Task statement —
Look through the data below for the line with "none -> green plate F7:F9 level 1" and the line with "none -> purple brick C9 level 1", then output those two and all lines in between, exactly as written.

══ Supplied records ══

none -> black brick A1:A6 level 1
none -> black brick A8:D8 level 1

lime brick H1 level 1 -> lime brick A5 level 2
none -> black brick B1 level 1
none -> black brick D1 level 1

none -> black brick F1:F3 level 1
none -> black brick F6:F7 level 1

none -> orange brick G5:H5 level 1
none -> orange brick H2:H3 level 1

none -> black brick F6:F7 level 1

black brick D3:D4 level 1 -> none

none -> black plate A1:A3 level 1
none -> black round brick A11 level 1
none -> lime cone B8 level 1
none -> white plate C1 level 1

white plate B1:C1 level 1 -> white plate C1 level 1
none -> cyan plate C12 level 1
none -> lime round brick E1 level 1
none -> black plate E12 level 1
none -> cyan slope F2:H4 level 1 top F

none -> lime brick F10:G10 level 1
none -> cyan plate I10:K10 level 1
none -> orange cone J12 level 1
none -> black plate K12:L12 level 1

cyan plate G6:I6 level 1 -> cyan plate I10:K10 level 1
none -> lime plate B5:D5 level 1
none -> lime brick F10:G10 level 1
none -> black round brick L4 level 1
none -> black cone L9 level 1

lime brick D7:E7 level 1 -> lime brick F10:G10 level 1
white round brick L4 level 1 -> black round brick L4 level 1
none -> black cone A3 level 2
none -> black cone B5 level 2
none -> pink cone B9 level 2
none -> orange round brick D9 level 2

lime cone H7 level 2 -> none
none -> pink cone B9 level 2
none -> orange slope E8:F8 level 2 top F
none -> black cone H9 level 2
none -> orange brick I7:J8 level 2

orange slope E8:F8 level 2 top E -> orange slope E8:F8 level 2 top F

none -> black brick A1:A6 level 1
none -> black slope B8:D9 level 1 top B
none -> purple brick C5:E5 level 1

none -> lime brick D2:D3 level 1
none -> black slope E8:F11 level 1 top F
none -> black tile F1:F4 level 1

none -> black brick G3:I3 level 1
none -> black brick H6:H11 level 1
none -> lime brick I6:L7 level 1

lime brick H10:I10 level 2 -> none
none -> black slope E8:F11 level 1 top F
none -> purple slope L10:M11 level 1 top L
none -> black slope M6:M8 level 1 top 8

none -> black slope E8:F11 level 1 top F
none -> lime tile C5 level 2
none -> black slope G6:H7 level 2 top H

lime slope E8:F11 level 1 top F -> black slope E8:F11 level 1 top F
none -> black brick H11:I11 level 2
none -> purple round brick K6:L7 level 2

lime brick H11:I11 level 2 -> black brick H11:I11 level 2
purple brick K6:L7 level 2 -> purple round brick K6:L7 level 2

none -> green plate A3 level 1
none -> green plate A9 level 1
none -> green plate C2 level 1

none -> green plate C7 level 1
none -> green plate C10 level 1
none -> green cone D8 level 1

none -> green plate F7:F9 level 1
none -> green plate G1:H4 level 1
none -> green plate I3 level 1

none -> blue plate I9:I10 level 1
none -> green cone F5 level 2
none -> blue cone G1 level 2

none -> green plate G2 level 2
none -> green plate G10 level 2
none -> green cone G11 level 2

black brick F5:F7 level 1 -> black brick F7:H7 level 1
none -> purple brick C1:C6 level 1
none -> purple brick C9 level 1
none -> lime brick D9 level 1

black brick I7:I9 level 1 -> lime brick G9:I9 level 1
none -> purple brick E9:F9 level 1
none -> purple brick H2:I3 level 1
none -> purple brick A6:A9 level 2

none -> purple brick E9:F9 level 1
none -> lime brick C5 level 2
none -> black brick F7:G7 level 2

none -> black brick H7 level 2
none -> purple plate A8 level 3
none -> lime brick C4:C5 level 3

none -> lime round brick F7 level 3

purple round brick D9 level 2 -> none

═══

Solved exercise —
none -> green plate F7:F9 level 1
none -> green plate G1:H4 level 1
none -> green plate I3 level 1

none -> blue plate I9:I10 level 1
none -> green cone F5 level 2
none -> blue cone G1 level 2

none -> green plate G2 level 2
none -> green plate G10 level 2
none -> green cone G11 level 2

black brick F5:F7 level 1 -> black brick F7:H7 level 1
none -> purple brick C1:C6 level 1
none -> purple brick C9 level 1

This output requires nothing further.